(Request)
Render everything in the entries from the line containing "Question: Considering the real-world" down to the line containing "(C) white leather", both included, as a numbered list, leaving out blank lines.

[Collection entries]
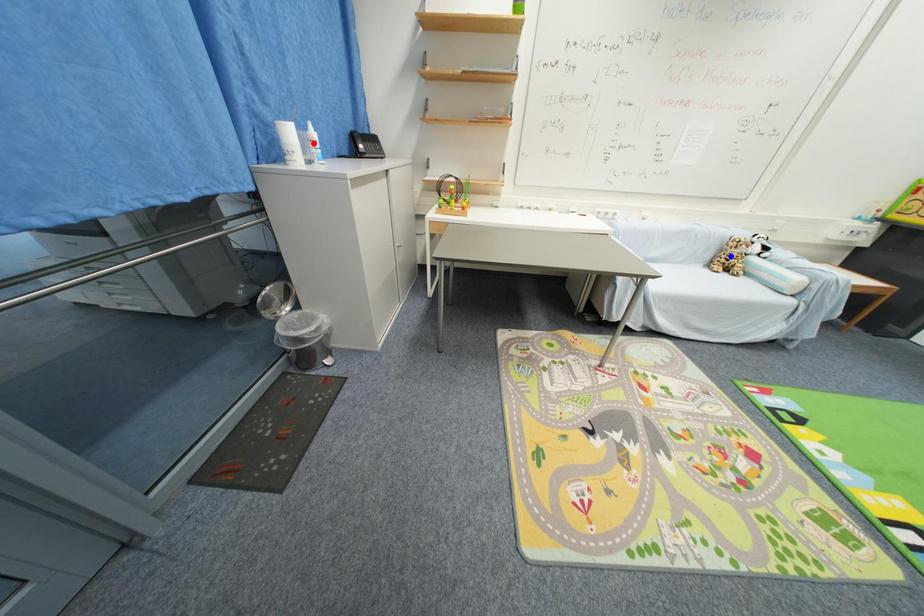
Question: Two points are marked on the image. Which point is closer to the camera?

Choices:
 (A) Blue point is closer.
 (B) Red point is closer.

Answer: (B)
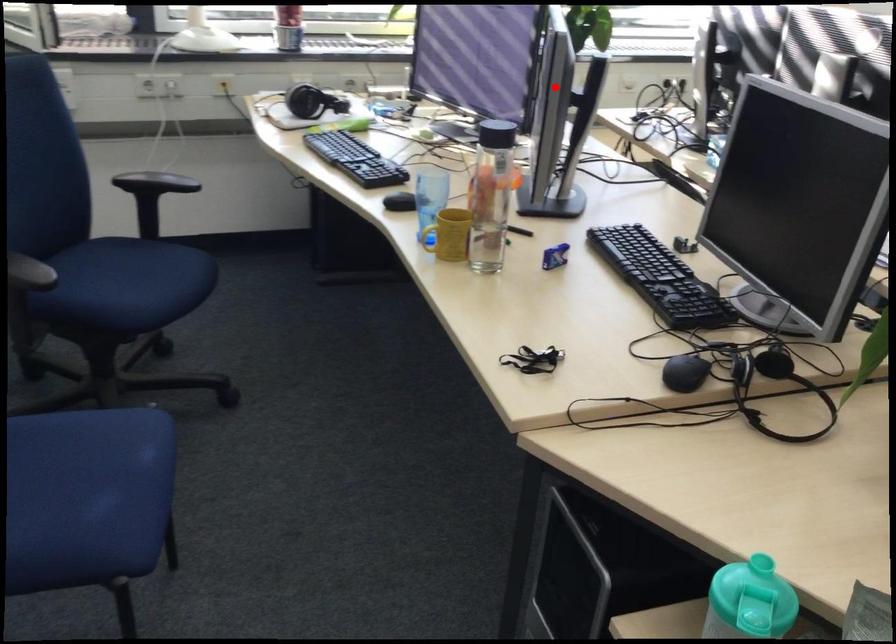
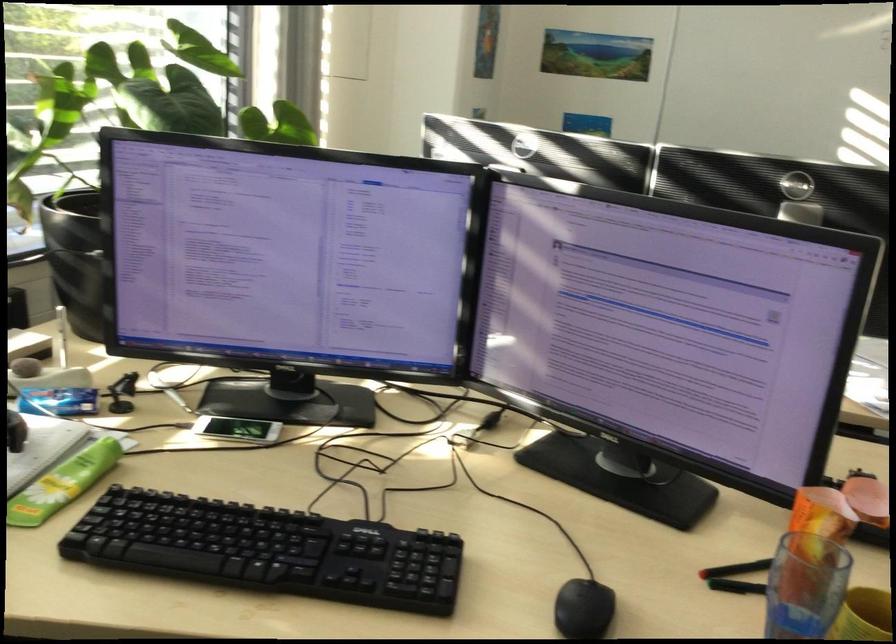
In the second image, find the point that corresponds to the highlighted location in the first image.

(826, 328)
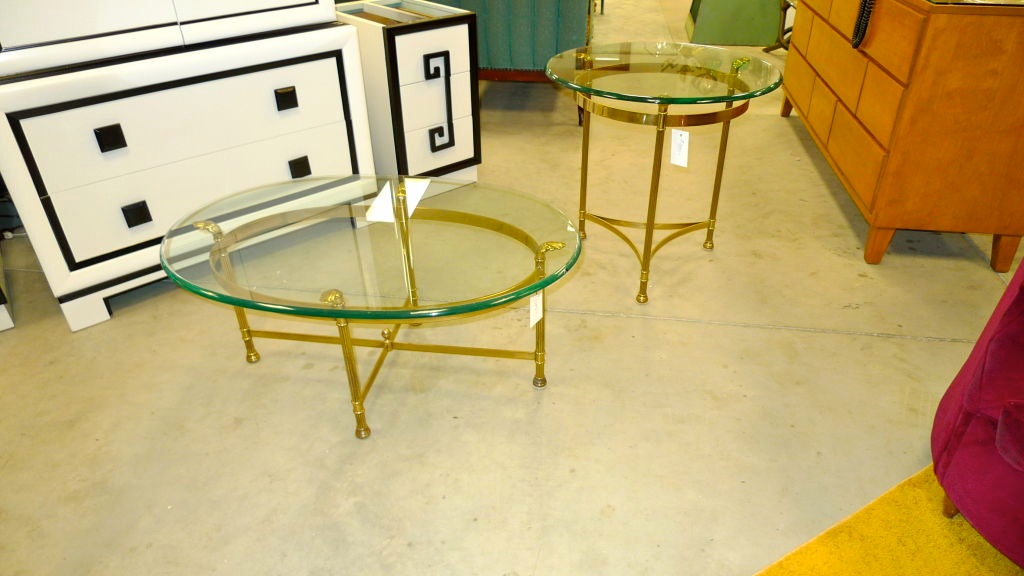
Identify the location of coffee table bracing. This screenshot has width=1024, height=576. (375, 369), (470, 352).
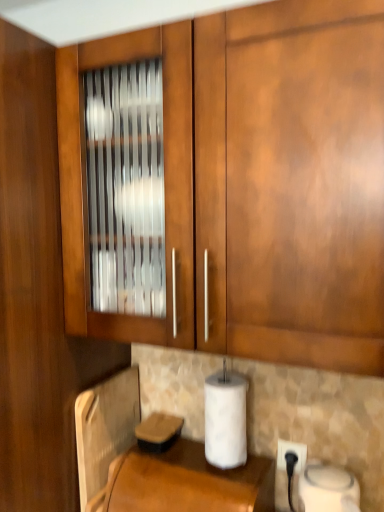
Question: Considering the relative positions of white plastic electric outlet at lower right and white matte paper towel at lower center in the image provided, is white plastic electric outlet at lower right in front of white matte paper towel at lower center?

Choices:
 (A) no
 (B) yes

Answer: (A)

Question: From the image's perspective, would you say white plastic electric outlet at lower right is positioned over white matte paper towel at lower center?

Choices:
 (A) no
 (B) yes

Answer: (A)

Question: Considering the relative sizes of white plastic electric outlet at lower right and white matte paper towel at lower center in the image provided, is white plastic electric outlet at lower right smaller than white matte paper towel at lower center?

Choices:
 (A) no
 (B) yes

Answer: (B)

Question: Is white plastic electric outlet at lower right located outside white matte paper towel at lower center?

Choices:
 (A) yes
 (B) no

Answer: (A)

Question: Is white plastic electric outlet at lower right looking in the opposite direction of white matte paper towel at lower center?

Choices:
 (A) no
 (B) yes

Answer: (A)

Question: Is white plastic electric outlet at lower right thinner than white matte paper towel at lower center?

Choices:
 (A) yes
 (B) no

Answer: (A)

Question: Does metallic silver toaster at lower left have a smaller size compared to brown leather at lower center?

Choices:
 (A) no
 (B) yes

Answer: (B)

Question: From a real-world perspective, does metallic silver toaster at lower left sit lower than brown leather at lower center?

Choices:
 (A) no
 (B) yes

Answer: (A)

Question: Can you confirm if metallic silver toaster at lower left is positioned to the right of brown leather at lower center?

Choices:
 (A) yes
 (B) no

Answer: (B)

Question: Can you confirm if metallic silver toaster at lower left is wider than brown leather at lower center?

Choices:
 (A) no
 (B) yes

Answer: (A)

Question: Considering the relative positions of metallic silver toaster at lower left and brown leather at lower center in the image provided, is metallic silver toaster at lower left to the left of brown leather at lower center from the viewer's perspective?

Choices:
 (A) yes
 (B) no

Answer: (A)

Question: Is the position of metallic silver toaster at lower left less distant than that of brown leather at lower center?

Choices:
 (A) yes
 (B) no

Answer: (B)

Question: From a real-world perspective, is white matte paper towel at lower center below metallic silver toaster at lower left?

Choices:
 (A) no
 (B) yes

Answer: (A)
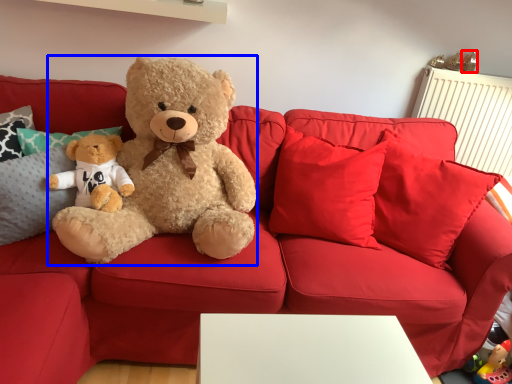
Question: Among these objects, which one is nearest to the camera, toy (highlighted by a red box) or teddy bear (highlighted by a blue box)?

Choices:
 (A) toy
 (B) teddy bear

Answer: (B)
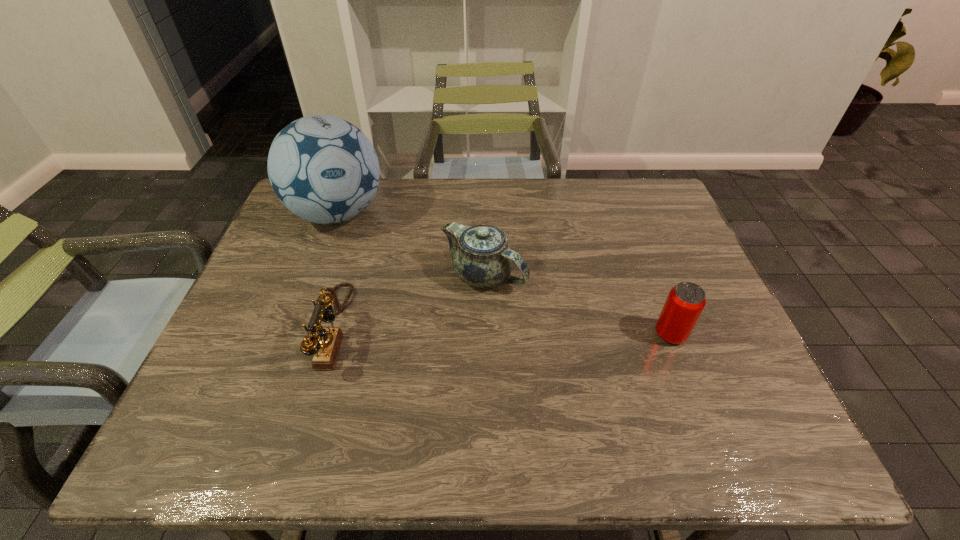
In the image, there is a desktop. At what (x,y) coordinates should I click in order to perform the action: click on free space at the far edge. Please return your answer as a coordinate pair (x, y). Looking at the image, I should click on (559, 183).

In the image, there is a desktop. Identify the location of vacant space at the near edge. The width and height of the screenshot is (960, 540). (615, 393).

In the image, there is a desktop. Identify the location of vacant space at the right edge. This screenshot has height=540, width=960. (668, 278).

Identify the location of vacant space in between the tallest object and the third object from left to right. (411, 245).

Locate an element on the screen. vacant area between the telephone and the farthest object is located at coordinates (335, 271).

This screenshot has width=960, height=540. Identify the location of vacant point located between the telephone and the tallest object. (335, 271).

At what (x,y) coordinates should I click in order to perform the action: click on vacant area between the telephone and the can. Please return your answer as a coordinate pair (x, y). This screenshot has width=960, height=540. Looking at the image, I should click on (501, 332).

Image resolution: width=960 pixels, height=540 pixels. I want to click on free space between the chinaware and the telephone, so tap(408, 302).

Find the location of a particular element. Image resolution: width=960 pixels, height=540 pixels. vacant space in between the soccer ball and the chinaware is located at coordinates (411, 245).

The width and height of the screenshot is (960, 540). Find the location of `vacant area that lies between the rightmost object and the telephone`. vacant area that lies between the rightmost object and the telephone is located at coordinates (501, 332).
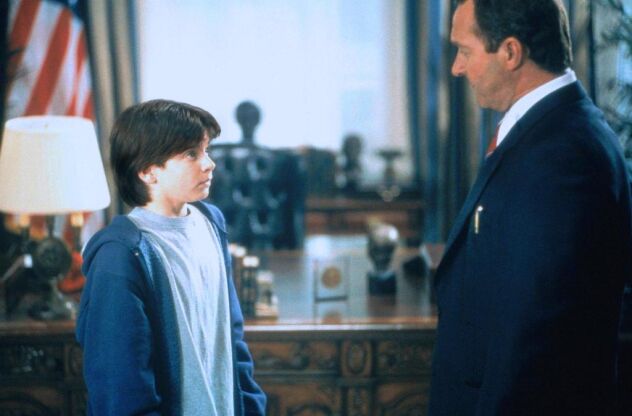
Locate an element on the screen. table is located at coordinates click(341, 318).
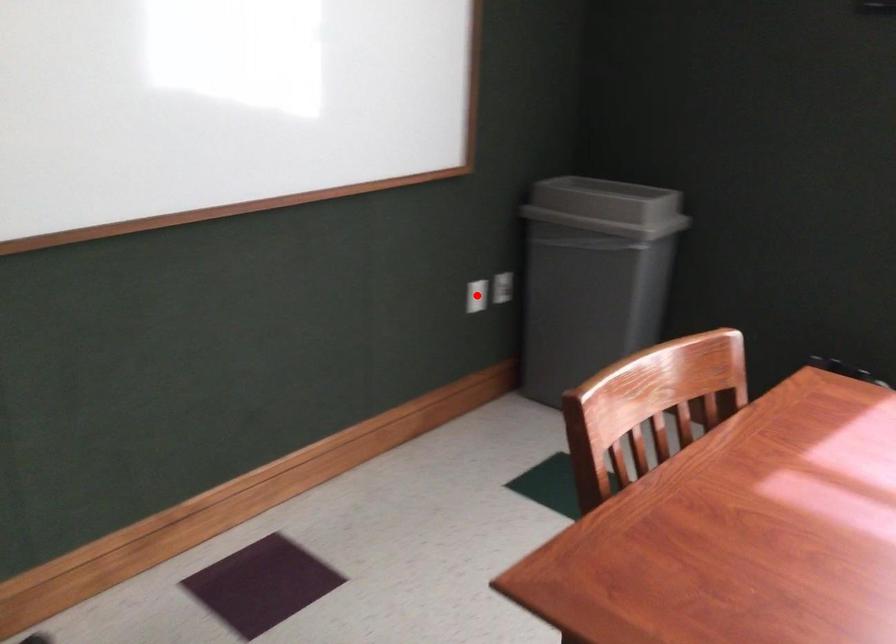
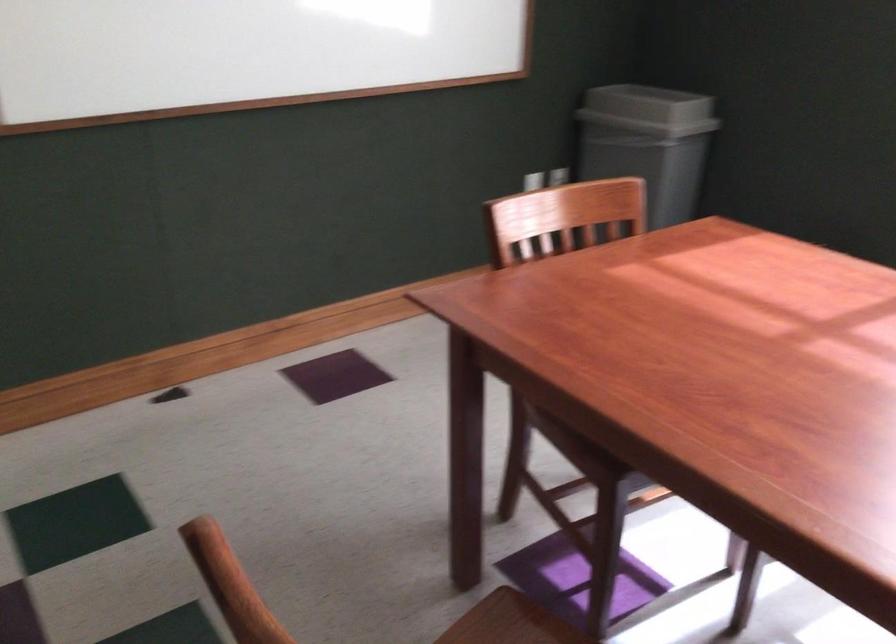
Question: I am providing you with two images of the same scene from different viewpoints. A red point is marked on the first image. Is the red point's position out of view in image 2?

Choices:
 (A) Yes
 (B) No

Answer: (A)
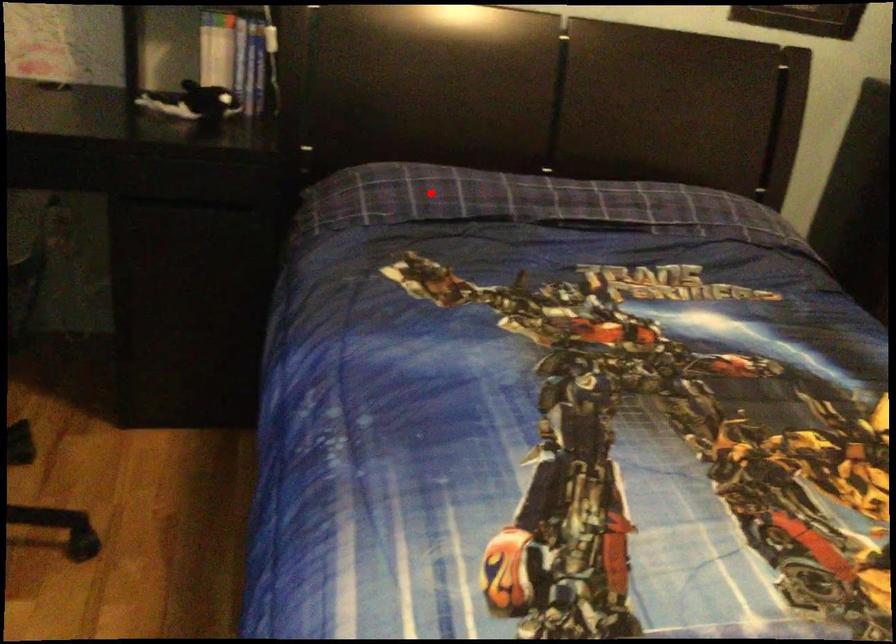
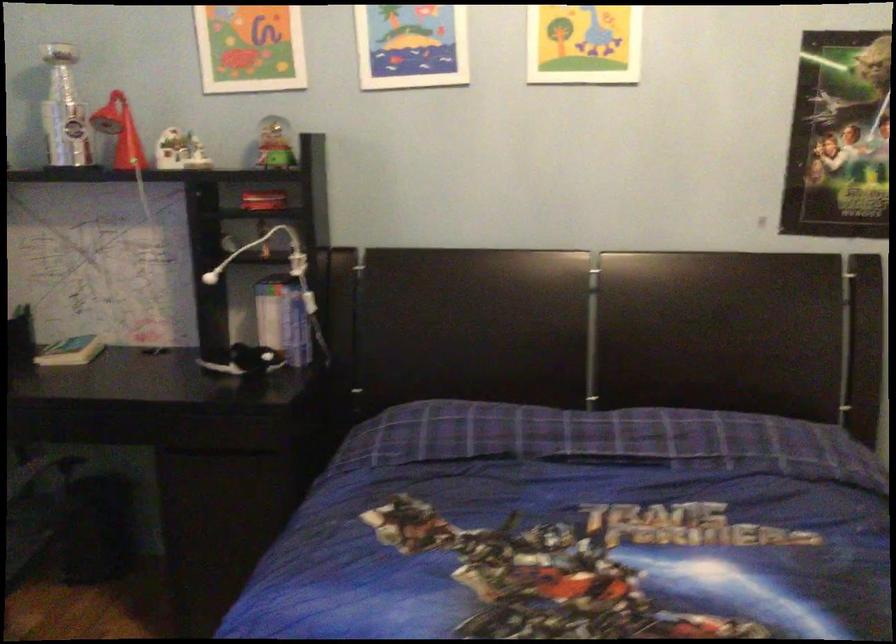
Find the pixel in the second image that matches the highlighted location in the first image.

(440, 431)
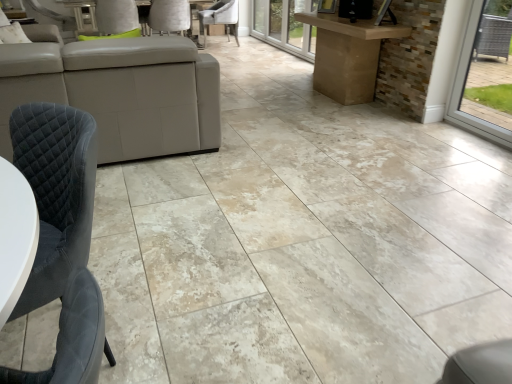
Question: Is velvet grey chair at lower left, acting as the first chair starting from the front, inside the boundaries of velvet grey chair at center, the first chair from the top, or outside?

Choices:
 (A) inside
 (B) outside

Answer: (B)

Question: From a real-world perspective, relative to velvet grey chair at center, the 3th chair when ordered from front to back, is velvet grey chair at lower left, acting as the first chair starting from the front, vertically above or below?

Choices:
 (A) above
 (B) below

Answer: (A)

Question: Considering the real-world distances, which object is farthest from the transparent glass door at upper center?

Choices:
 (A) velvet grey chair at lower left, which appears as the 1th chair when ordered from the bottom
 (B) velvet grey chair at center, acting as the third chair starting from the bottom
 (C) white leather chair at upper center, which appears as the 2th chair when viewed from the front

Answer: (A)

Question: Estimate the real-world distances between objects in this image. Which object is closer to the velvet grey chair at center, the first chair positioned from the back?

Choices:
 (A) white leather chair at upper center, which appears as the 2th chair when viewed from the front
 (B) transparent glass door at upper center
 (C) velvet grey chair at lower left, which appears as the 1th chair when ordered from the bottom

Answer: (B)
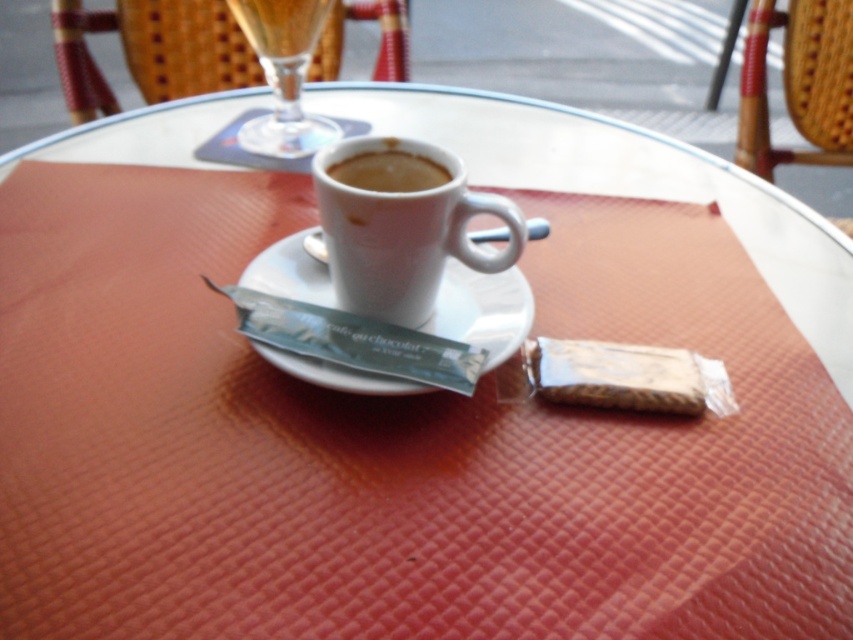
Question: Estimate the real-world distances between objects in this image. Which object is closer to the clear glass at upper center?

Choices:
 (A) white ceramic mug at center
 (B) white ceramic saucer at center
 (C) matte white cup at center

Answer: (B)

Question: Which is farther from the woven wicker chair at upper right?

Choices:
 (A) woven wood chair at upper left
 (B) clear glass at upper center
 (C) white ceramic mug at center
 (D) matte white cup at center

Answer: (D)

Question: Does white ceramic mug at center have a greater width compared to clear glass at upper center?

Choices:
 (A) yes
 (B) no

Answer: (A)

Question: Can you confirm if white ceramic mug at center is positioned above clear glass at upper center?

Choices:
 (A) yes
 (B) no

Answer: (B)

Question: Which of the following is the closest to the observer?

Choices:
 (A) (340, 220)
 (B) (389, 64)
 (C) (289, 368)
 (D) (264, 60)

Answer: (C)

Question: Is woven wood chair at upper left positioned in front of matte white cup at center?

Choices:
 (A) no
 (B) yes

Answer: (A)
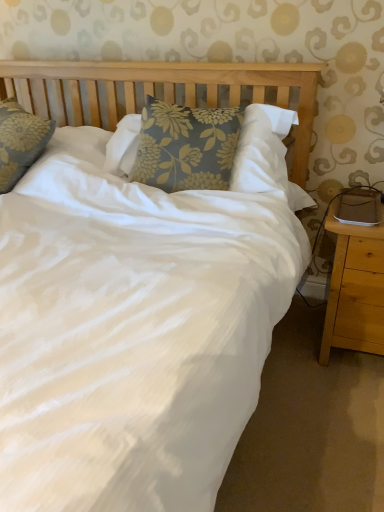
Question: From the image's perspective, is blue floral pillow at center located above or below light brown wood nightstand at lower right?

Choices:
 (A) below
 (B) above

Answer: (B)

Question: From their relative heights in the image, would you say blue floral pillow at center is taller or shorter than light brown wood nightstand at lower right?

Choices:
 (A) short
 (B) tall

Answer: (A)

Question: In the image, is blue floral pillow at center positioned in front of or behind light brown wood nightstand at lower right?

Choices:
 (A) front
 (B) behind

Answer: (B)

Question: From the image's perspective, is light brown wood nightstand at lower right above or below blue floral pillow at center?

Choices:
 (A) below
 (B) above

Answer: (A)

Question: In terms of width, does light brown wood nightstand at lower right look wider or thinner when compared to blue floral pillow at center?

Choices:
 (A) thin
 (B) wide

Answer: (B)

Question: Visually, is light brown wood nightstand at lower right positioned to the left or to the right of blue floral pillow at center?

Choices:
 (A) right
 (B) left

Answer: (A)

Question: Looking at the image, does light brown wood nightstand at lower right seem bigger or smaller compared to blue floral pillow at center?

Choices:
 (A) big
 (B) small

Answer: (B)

(Correct response)
1. Question: Considering the real-world distances, which object is farthest from the transparent glass door at upper center?
2. Choices:
3.  (A) velvet grey chair at lower left, which appears as the 1th chair when ordered from the bottom
4.  (B) velvet grey chair at center, acting as the third chair starting from the bottom
5.  (C) white leather chair at upper center, which appears as the 2th chair when viewed from the front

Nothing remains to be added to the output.